Exercise goal
What lines in the entries hold the string "green"? List them.

Material shown
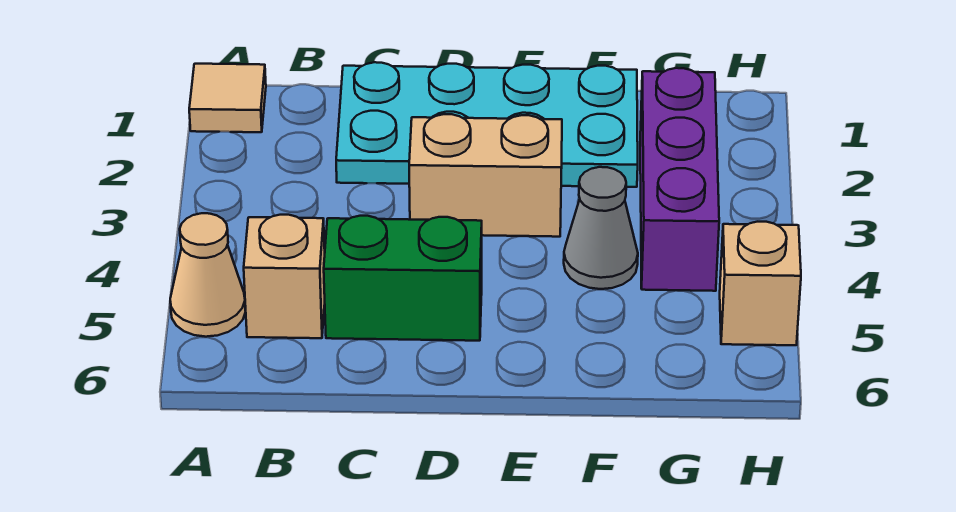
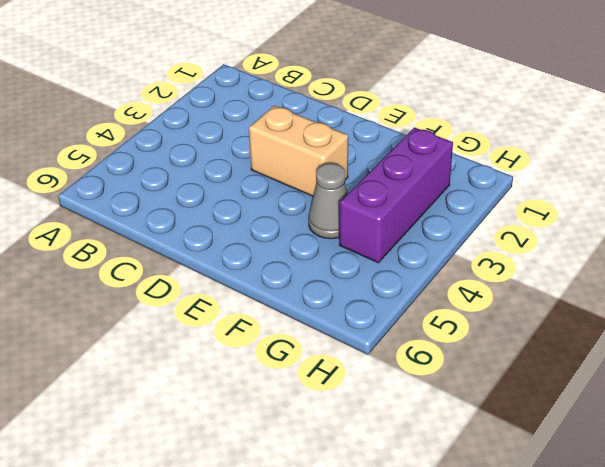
none -> tan tile A1 level 1
none -> tan cone A5 level 1

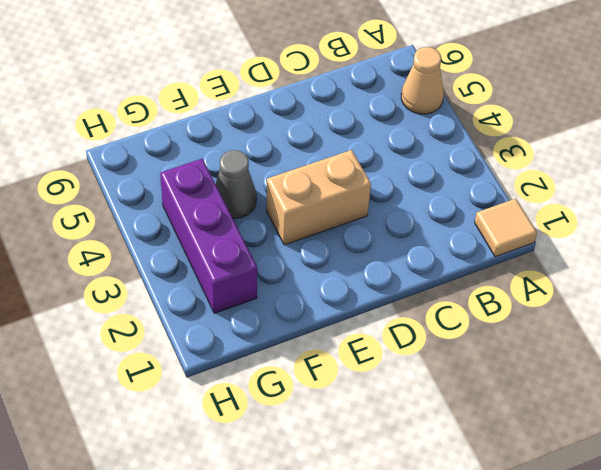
none -> tan brick B5 level 1
none -> cyan plate C1:F2 level 1

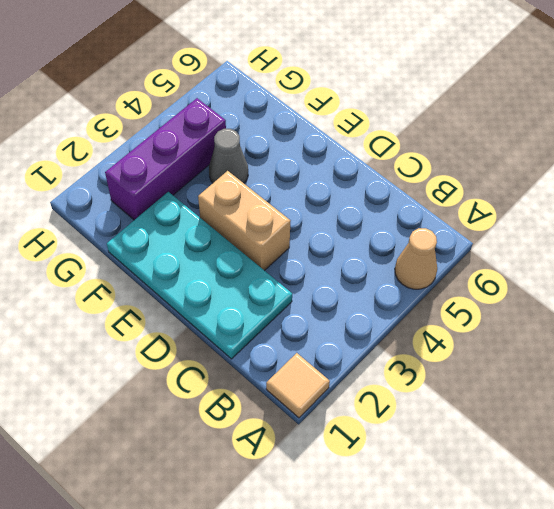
none -> tan brick B5 level 1
none -> green brick C5:D5 level 1

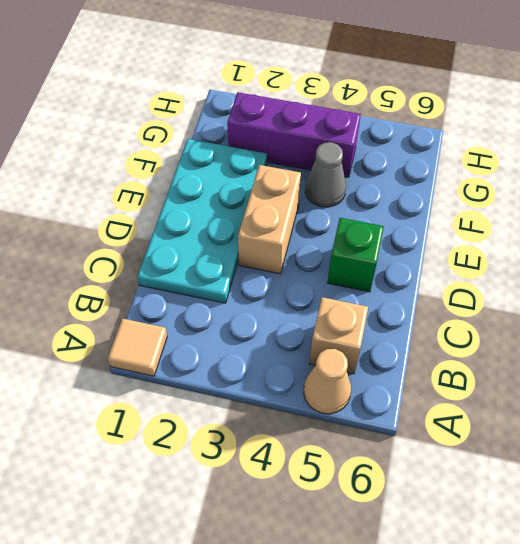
green brick D5 level 1 -> green brick C5:D5 level 1
none -> tan brick H5 level 1

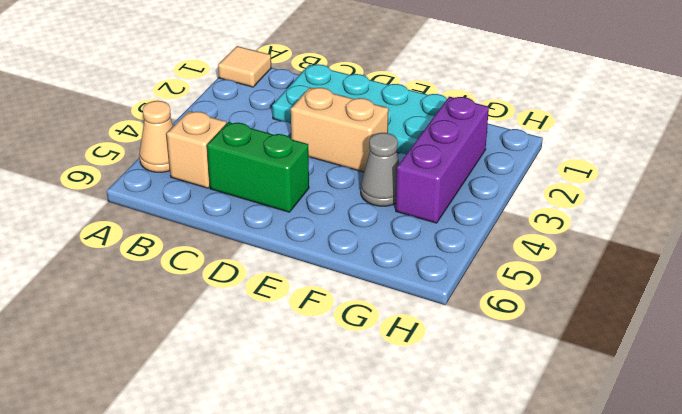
none -> tan brick H5 level 1

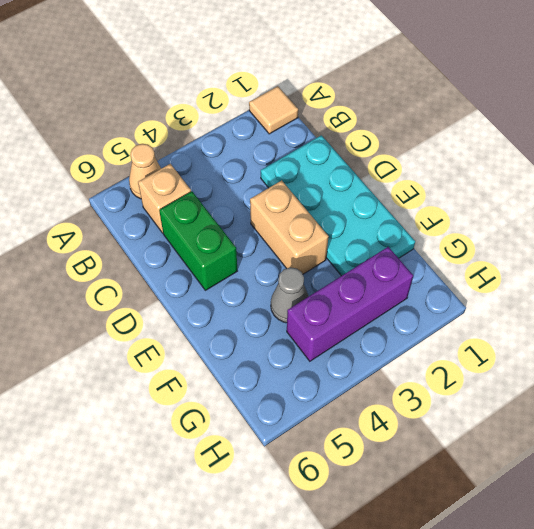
none -> tan brick H5 level 1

Output for this exercise
none -> green brick C5:D5 level 1
green brick D5 level 1 -> green brick C5:D5 level 1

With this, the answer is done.